• _TASK TO COMPLETE_
Nothing but the lines from the one with "SERVO pin PWM: D9 -> D8" down to the one with "SERVO pin VCC: 5V -> 3V3" should be returned, exactly and with both ends included, from the material below.
-- INFORMATION PROVIDED follows --
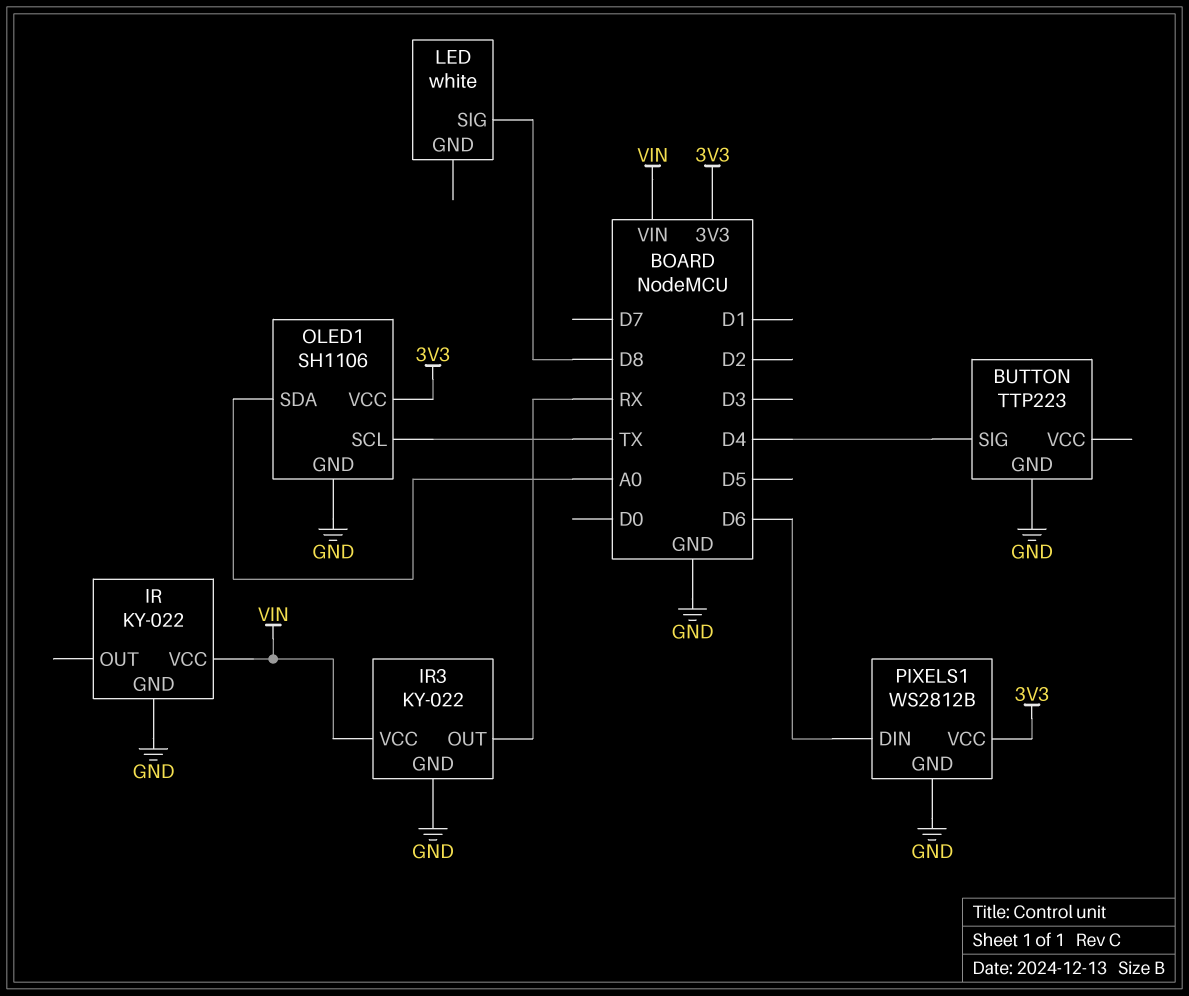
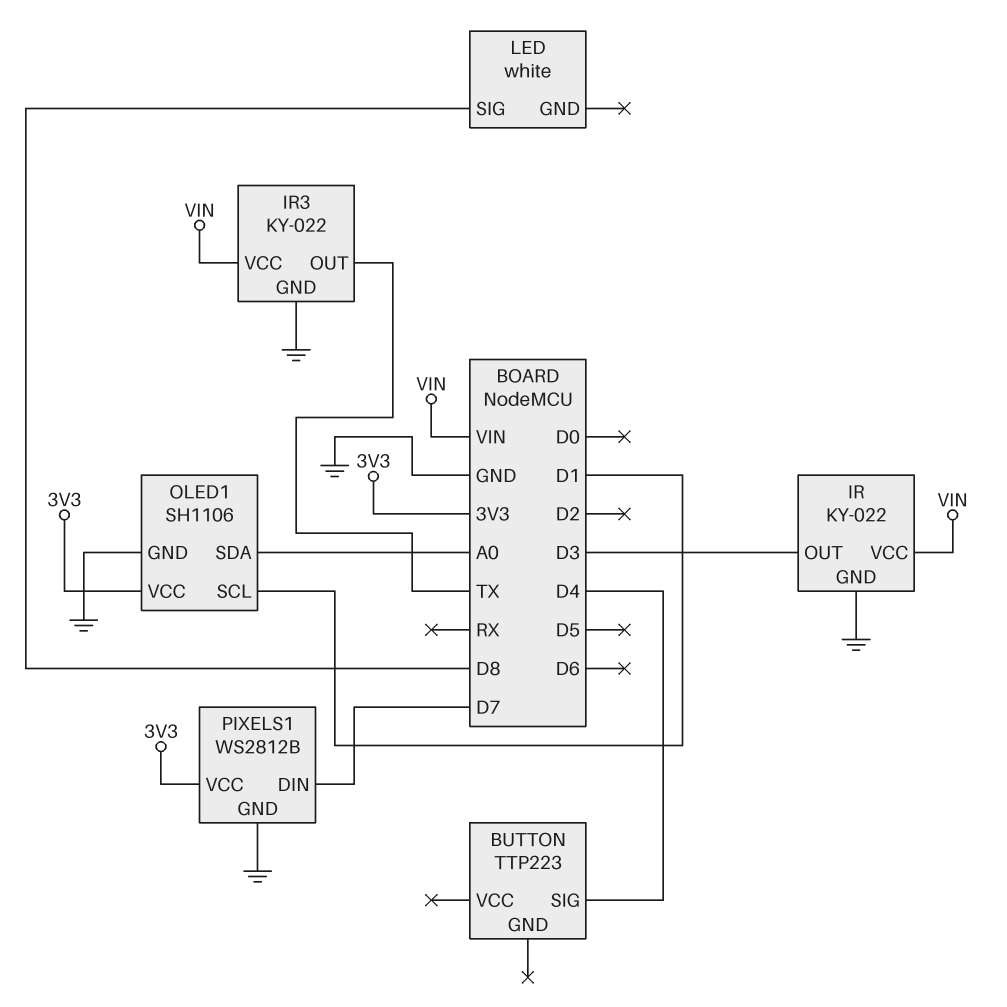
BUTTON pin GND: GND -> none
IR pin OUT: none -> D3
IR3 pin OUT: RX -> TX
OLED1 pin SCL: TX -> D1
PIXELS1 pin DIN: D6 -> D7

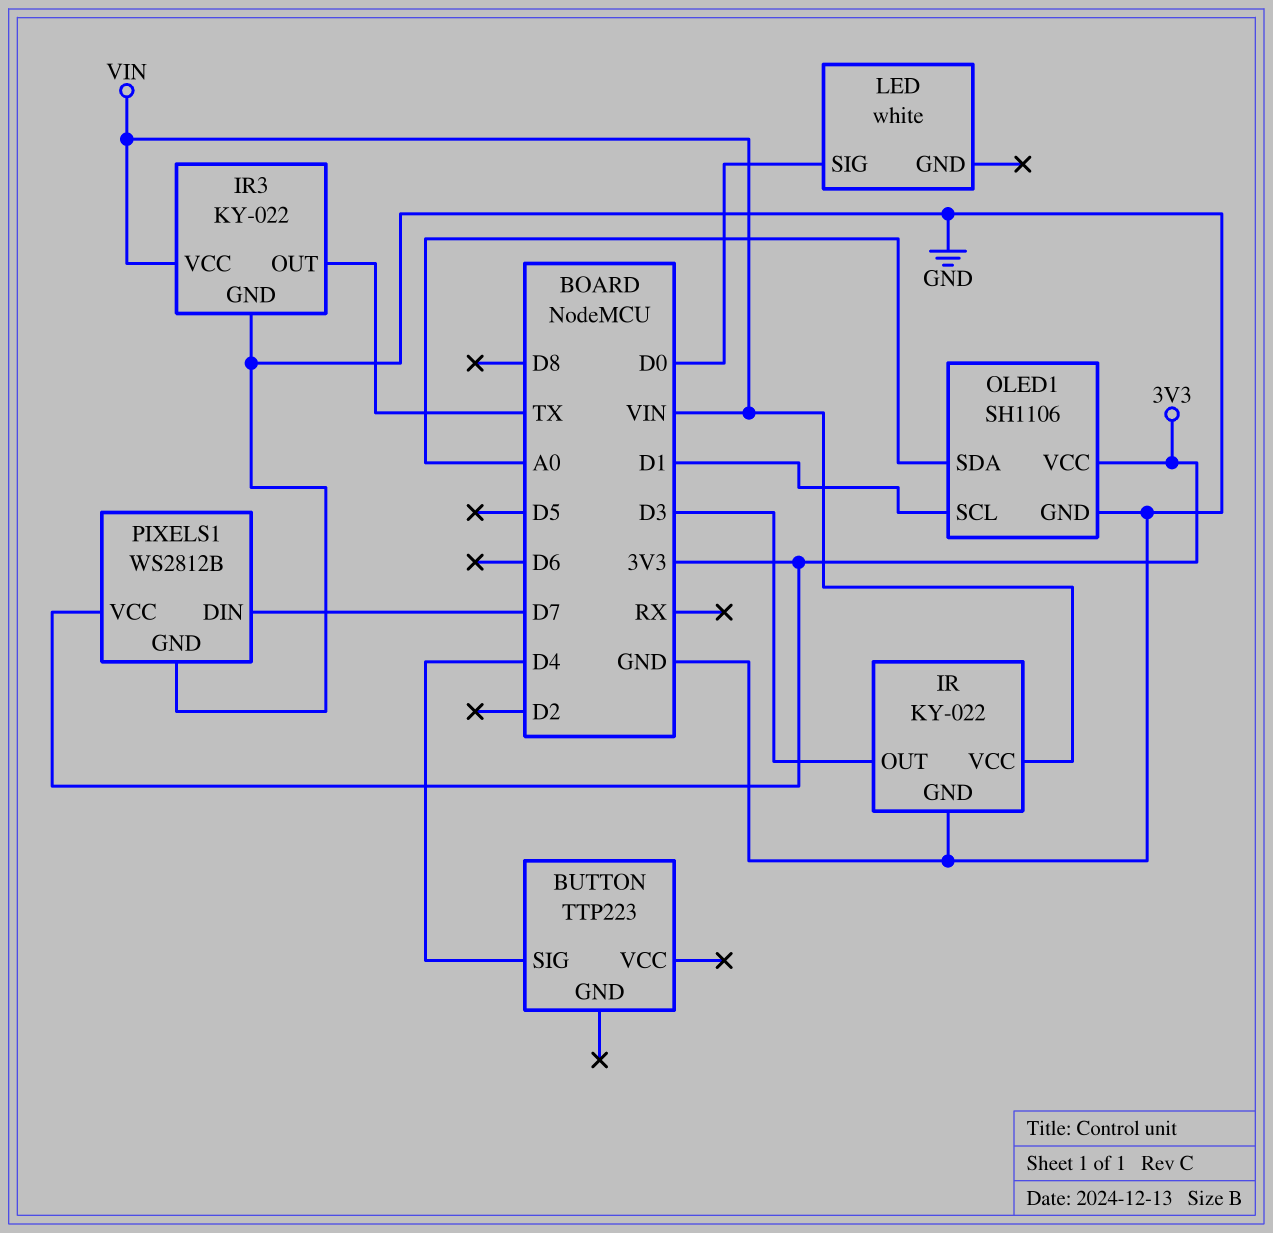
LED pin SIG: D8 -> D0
-- INFORMATION PROVIDED concluded --
-- INFORMATION PROVIDED follows --
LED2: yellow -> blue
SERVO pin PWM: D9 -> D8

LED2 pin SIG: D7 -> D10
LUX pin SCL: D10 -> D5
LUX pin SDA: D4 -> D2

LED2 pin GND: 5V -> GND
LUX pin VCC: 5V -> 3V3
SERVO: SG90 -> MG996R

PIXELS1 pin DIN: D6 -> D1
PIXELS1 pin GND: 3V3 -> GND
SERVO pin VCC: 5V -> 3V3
-- INFORMATION PROVIDED concluded --
• _EXPECTED ANSWER_
SERVO pin PWM: D9 -> D8

LED2 pin SIG: D7 -> D10
LUX pin SCL: D10 -> D5
LUX pin SDA: D4 -> D2

LED2 pin GND: 5V -> GND
LUX pin VCC: 5V -> 3V3
SERVO: SG90 -> MG996R

PIXELS1 pin DIN: D6 -> D1
PIXELS1 pin GND: 3V3 -> GND
SERVO pin VCC: 5V -> 3V3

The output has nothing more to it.